Input:
########################################

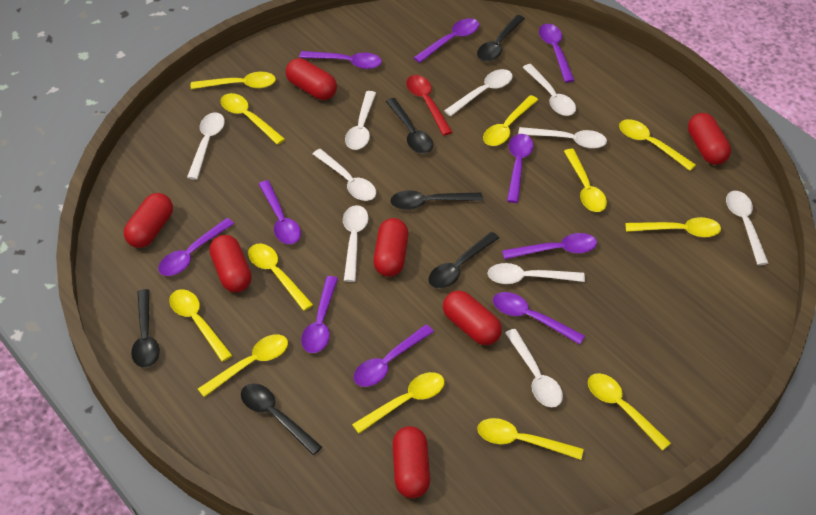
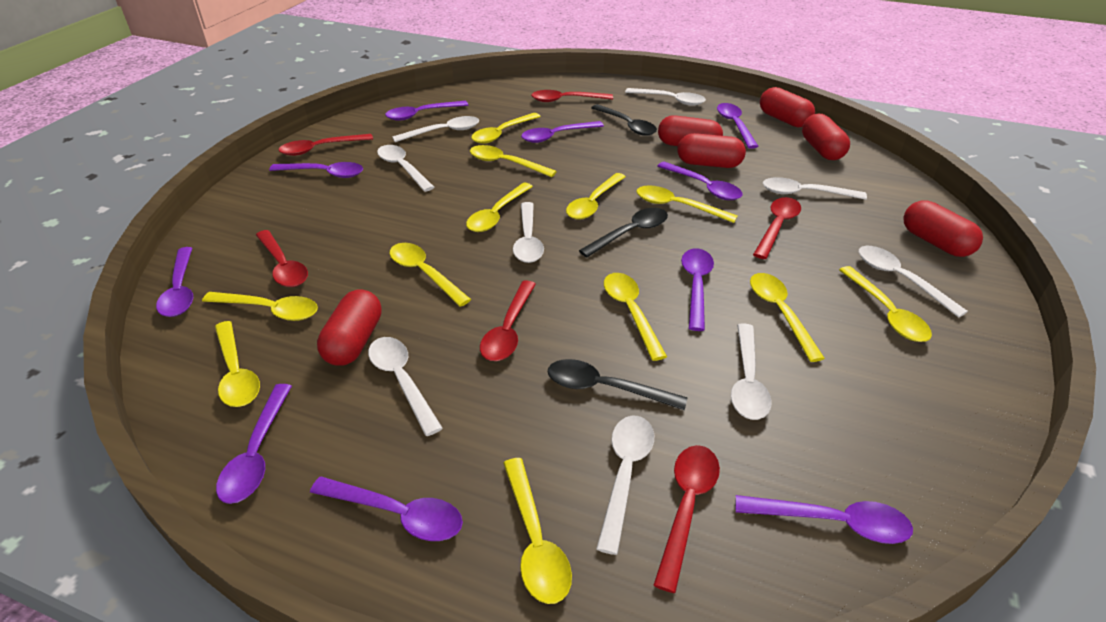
black spoon: 6 -> 3
red capsule: 7 -> 6
red spoon: 1 -> 6
white spoon: 10 -> 9

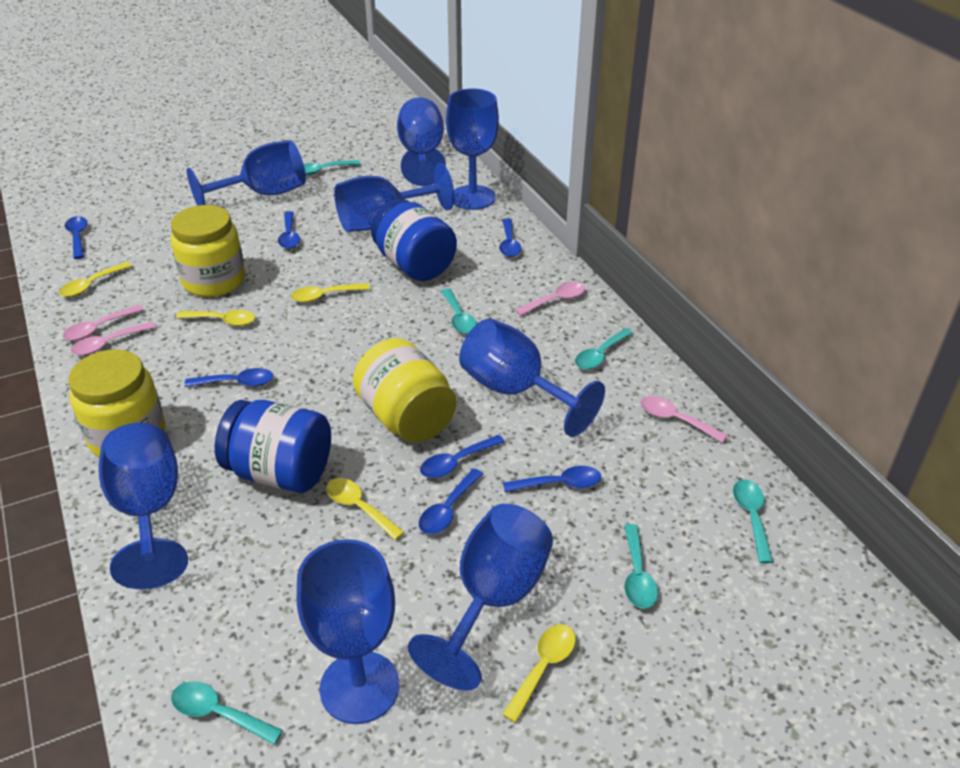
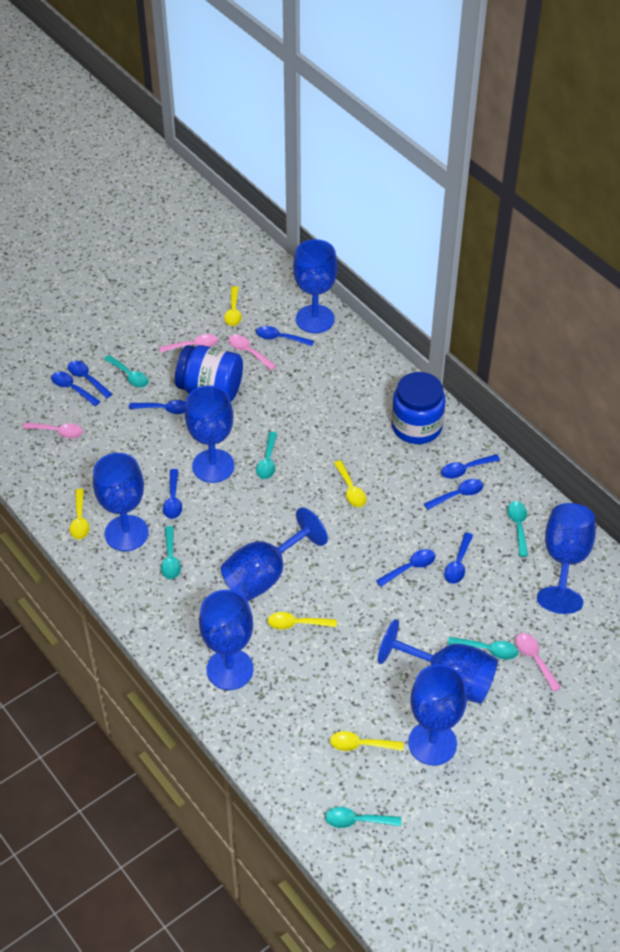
blue spoon: 7 -> 9
yellow jar: 3 -> 0

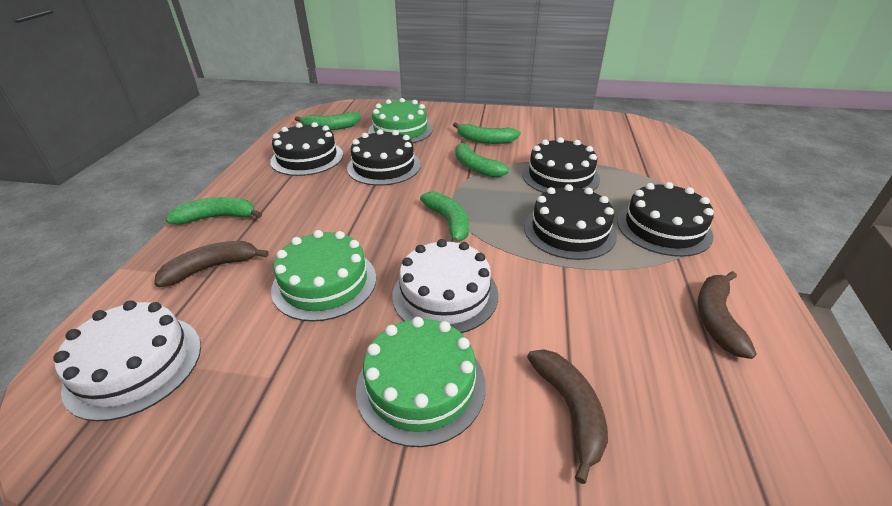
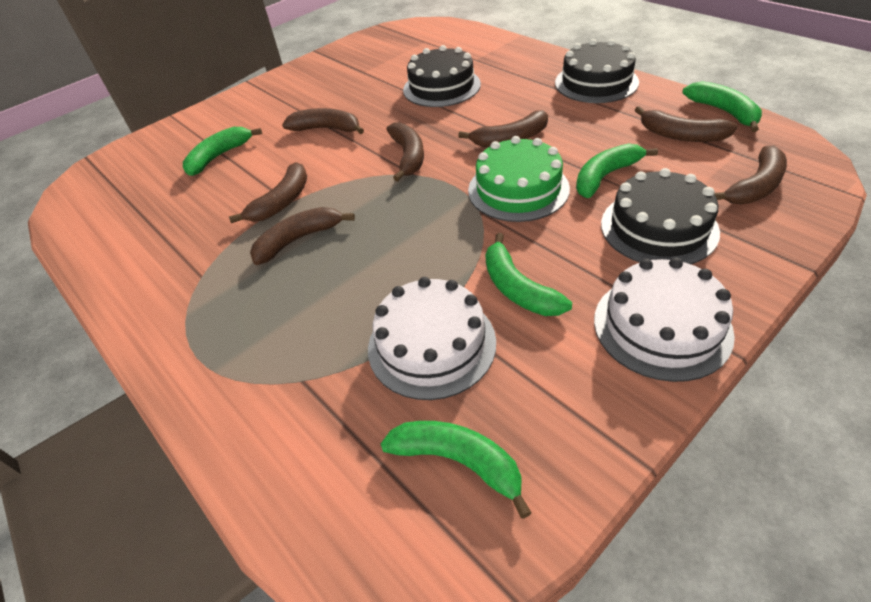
black cake: 5 -> 3
brown banana: 3 -> 7
green cake: 3 -> 1

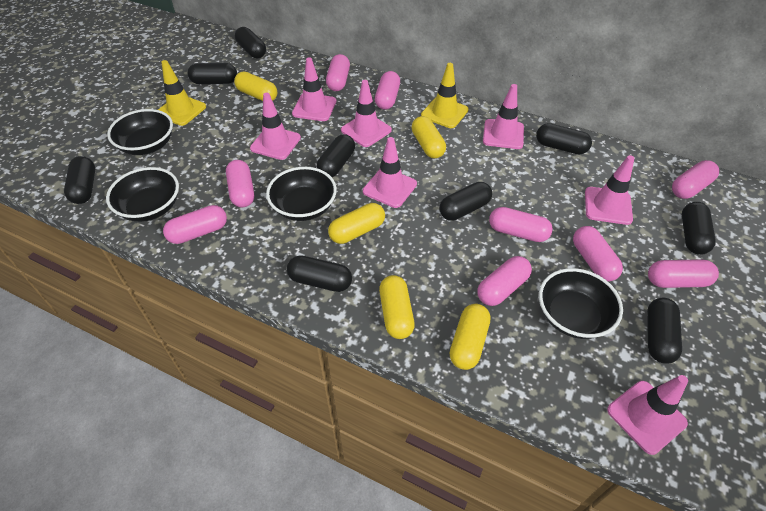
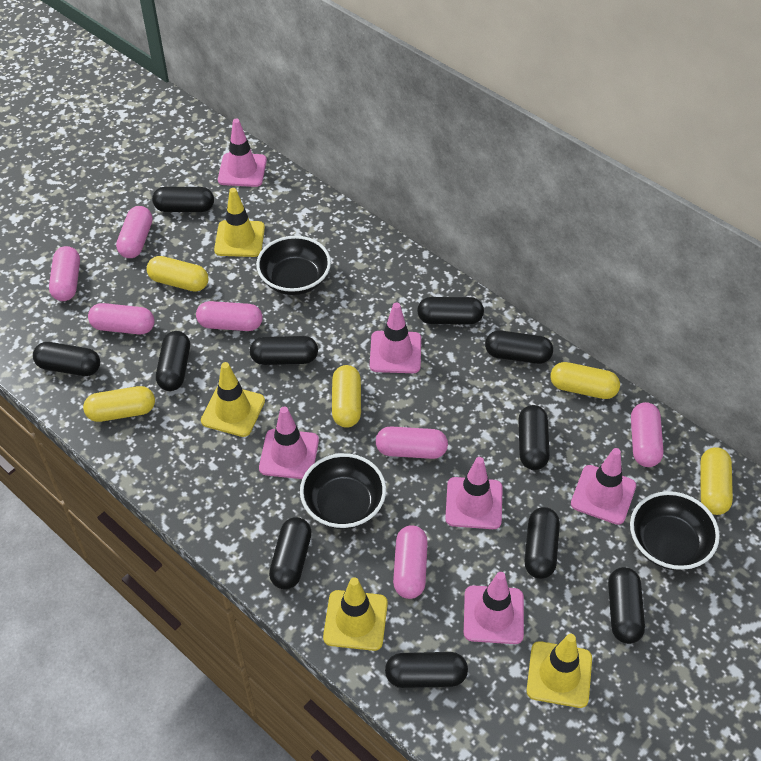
black bowl: 4 -> 3
black capsule: 9 -> 11
pink capsule: 9 -> 7
pink traffic cone: 7 -> 6
yellow traffic cone: 2 -> 4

########################################

About this exercise:
Find the line containing "black cake: 5 -> 3" in the listing above. Please restate word for word that line through the last one, leaving out the pictures.

Response area:
black cake: 5 -> 3
brown banana: 3 -> 7
green cake: 3 -> 1

black bowl: 4 -> 3
black capsule: 9 -> 11
pink capsule: 9 -> 7
pink traffic cone: 7 -> 6
yellow traffic cone: 2 -> 4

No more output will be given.